» YOUR GOAL:
Looking at the material below, count the lines that contain "orange" and answer with the count only.

» PROVIDED DATA:
== Segment start ==

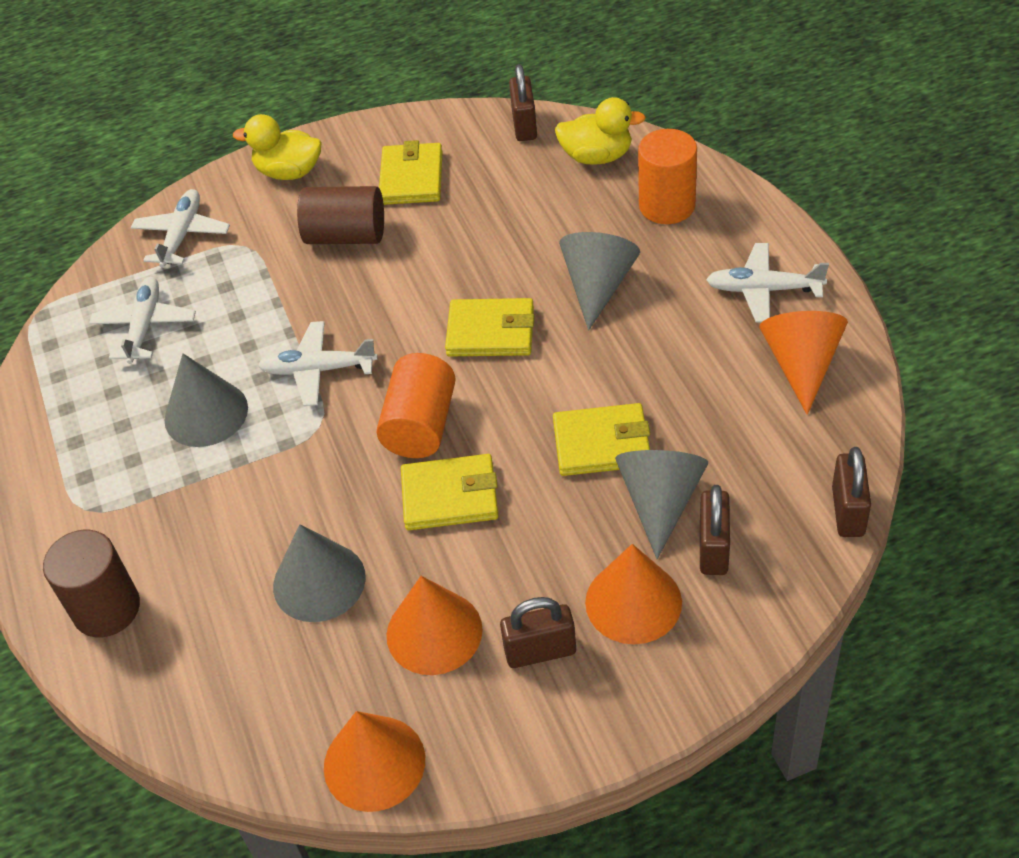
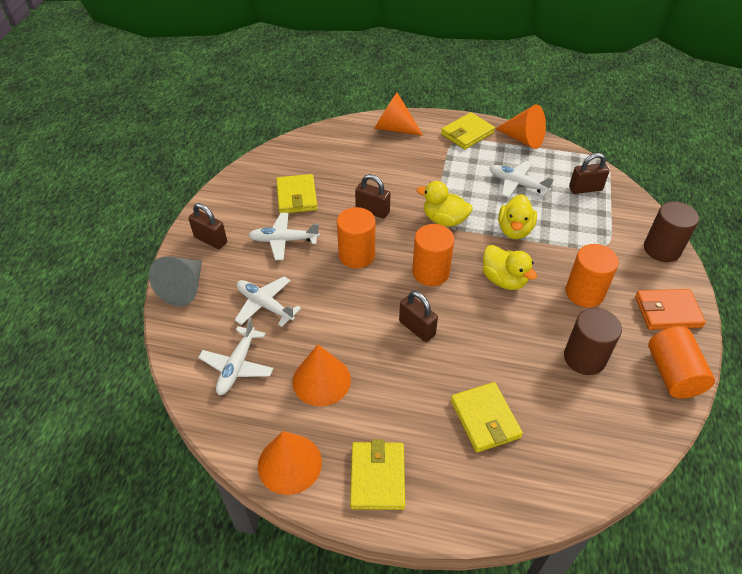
grey cone: 4 -> 1
orange cylinder: 2 -> 4
orange wallet: 0 -> 1
yellow duck: 2 -> 3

== Segment end ==

» PROBLEM SOLUTION:
2